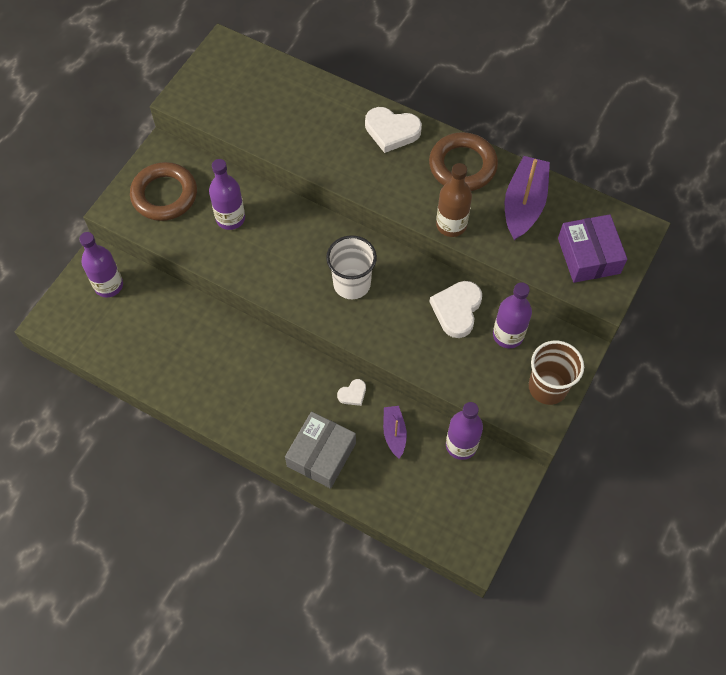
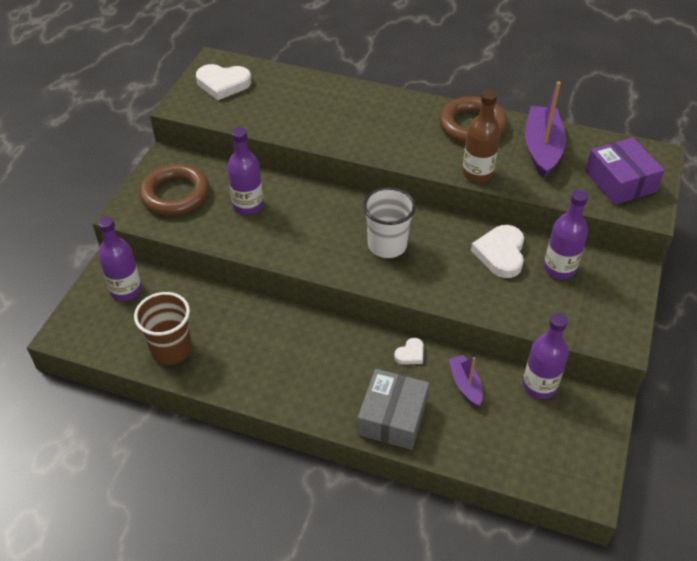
camera: 10 degrees left, 15 degrees down
(391, 131) = (395, 107): white heart -> white heart (223, 84)
(547, 387) = (616, 308): brown cup -> brown cup (171, 349)

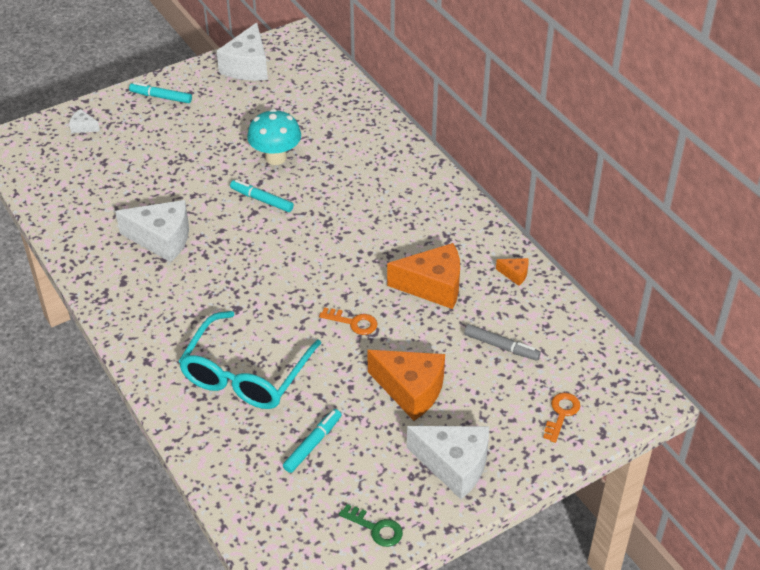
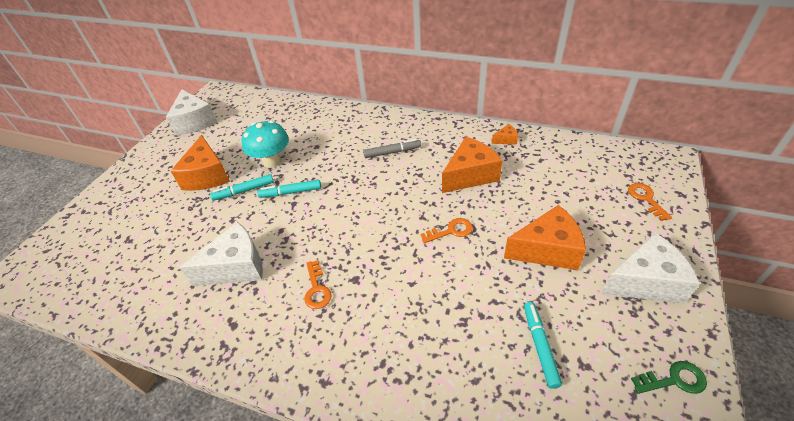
camera: 35 degrees left, 0 degrees up
(83, 127) = (86, 225): white cheese -> none
(161, 97) = (141, 171): turquoise marker -> turquoise marker (244, 191)
(202, 296) = (317, 289): none -> orange key
(209, 137) = (207, 176): none -> orange cheese
(245, 374) = (421, 328): turquoise glasses -> none
(501, 346) = (557, 183): grey marker -> grey marker (392, 152)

********************

■ **Exercise description**
Retype every entry exactly as written, but omit the pictures.

■ **Solution to this task**
camera: 10 degrees left, 15 degrees down
(391, 131) = (395, 107): white heart -> white heart (223, 84)
(547, 387) = (616, 308): brown cup -> brown cup (171, 349)

camera: 35 degrees left, 0 degrees up
(83, 127) = (86, 225): white cheese -> none
(161, 97) = (141, 171): turquoise marker -> turquoise marker (244, 191)
(202, 296) = (317, 289): none -> orange key
(209, 137) = (207, 176): none -> orange cheese
(245, 374) = (421, 328): turquoise glasses -> none
(501, 346) = (557, 183): grey marker -> grey marker (392, 152)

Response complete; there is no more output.